ASSIGNMENT >>
Take the material below and output exactly the run of lines from the one containing "RADIO pin CE: D7 -> D6" down to the one containing "RTC3 pin SQW: D3 -> TX", with both included.

EXERCISE INPUT >>
================
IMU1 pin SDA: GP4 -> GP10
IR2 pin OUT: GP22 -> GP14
================
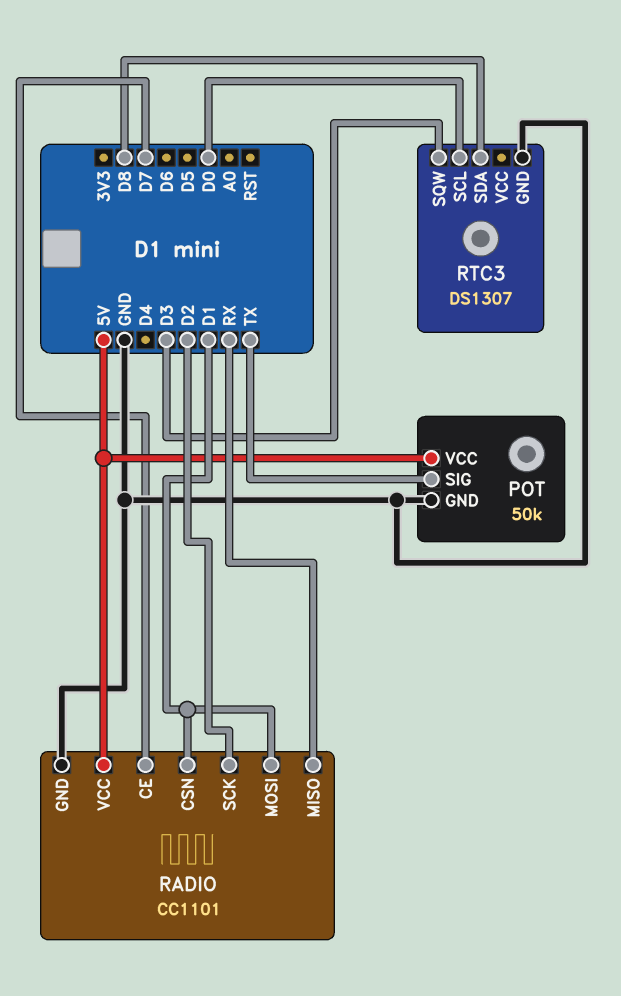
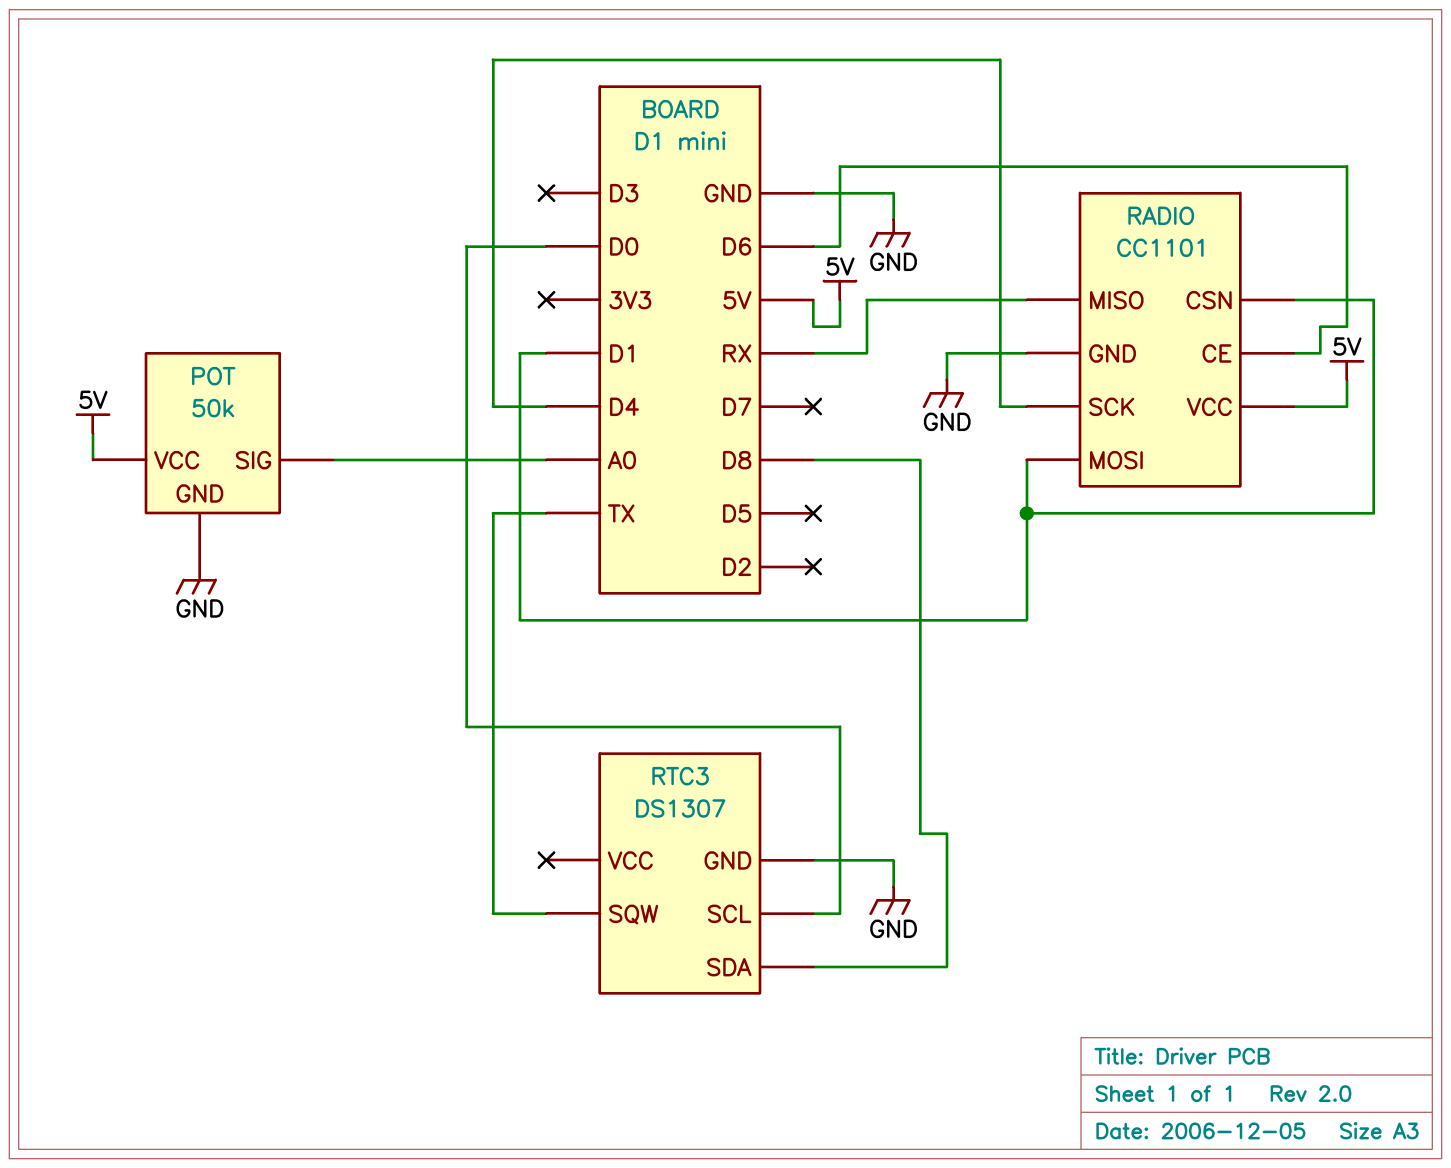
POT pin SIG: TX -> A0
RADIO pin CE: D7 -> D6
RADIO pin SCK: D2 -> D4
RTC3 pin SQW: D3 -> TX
================
ANSWER >>
RADIO pin CE: D7 -> D6
RADIO pin SCK: D2 -> D4
RTC3 pin SQW: D3 -> TX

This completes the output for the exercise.